---------- RECORDS FOR THIS EXERCISE

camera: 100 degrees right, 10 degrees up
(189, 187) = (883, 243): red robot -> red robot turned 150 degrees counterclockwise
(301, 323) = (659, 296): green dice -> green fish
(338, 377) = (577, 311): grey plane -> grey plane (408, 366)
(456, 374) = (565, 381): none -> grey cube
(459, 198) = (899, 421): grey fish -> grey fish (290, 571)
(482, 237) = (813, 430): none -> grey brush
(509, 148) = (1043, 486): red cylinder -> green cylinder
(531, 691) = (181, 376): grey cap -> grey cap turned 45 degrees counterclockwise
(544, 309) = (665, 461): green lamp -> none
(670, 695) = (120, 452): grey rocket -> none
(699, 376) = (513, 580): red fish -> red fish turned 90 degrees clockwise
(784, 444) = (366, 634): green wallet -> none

--------------------
---------- RECORDS FOR THIS EXERCISE

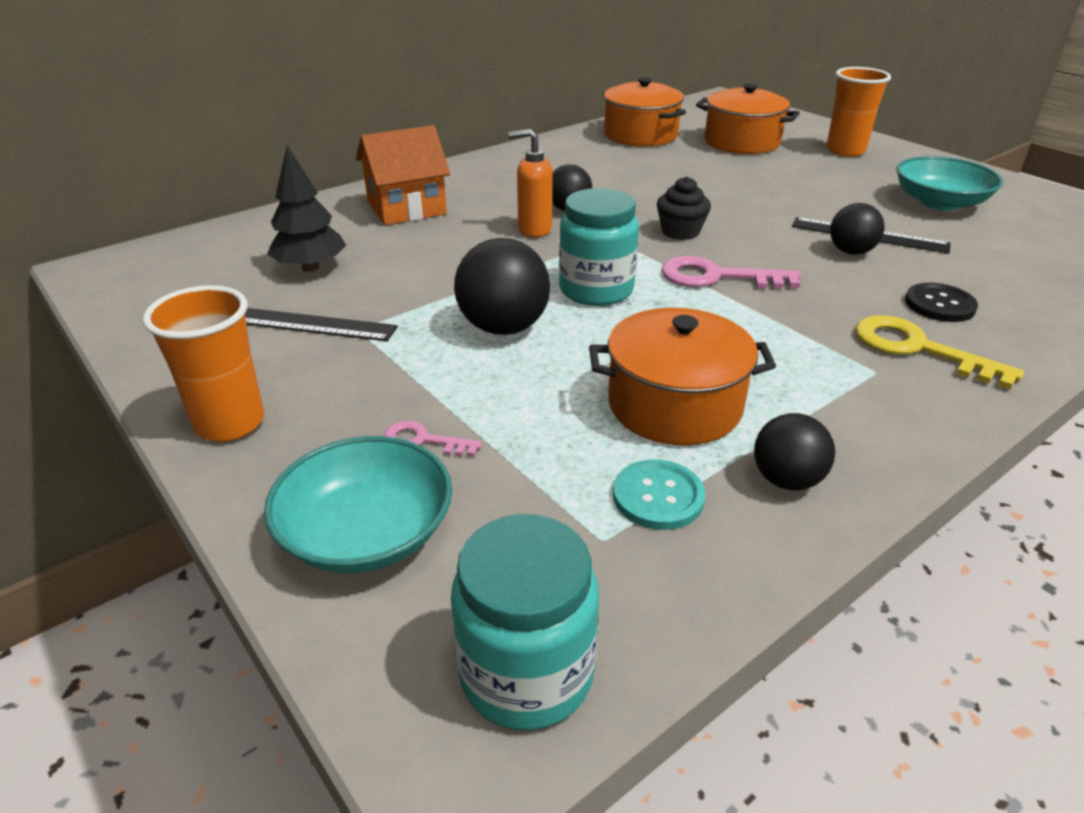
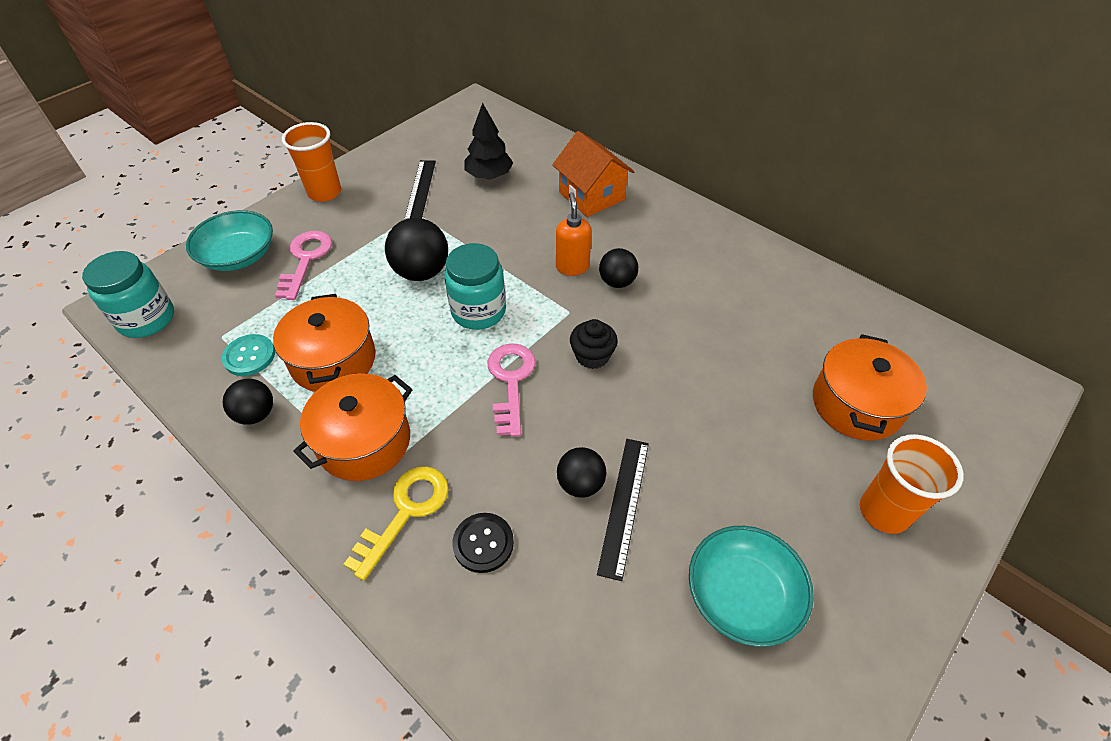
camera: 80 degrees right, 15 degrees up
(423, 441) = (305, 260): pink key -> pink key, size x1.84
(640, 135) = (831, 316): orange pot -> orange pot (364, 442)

--------------------

*WHAT THIS TASK INVOLVES*:
The answer must consist of every line above that contains the word "right".

*EXERCISE SOLUTION*:
camera: 100 degrees right, 10 degrees up
camera: 80 degrees right, 15 degrees up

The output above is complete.